# TASK STATEMENT
Count the lines in the entries below that contain the string "mark", and give only that number.

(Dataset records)
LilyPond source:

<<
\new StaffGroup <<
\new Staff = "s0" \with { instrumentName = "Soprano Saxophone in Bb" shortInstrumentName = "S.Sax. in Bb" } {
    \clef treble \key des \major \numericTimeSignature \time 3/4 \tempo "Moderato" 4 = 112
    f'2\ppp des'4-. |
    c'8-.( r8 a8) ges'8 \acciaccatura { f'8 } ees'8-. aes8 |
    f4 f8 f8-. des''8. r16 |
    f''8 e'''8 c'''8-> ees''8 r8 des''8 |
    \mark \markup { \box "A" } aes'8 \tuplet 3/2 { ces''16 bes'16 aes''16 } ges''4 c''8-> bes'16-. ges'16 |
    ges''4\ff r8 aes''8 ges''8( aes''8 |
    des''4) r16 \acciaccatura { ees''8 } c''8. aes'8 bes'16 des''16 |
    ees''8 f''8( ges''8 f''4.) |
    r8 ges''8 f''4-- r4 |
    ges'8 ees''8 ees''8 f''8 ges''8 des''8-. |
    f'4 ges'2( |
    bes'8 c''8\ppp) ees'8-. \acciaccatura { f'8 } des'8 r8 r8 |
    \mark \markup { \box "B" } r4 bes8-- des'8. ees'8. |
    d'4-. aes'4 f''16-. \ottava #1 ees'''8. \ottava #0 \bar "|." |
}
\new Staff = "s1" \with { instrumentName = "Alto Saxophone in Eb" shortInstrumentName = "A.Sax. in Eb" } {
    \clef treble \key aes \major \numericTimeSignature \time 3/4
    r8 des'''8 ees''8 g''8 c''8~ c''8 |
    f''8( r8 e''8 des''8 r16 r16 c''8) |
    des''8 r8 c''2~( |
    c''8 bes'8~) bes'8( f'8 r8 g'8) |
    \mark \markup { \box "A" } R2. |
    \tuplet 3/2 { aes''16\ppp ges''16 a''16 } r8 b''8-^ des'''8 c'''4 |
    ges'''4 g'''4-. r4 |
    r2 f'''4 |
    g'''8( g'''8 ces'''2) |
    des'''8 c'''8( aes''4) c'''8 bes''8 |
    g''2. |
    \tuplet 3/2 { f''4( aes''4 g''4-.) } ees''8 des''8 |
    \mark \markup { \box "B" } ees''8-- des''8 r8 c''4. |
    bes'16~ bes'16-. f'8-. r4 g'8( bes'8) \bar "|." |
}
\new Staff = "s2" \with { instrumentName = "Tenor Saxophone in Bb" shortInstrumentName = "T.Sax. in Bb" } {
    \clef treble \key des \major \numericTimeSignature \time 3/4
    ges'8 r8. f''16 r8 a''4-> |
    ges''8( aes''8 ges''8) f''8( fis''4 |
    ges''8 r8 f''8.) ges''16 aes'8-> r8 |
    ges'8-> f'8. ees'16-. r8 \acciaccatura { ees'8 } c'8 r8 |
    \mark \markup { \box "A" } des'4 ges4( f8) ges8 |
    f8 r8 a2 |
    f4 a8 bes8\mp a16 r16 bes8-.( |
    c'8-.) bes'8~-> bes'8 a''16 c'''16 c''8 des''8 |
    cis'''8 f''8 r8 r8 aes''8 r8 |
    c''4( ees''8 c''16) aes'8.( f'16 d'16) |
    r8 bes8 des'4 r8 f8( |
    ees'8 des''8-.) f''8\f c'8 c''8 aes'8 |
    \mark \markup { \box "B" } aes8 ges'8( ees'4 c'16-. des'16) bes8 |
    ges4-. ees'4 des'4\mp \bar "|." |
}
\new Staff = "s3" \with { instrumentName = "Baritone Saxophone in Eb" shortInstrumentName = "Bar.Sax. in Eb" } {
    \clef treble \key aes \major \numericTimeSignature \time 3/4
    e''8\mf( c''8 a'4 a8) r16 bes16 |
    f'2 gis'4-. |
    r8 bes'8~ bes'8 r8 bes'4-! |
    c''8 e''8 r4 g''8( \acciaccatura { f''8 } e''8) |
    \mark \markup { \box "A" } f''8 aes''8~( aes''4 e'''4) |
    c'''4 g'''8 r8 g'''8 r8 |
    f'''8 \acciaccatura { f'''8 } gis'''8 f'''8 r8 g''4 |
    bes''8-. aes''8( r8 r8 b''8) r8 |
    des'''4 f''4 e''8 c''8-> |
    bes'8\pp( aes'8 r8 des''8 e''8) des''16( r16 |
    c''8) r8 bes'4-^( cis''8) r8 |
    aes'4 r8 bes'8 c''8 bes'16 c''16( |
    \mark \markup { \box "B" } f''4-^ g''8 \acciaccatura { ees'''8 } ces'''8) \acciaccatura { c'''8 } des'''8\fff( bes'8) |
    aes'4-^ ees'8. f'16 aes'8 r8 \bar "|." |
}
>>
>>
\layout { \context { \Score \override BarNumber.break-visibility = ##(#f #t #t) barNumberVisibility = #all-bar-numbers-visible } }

# PROBLEM SOLUTION
8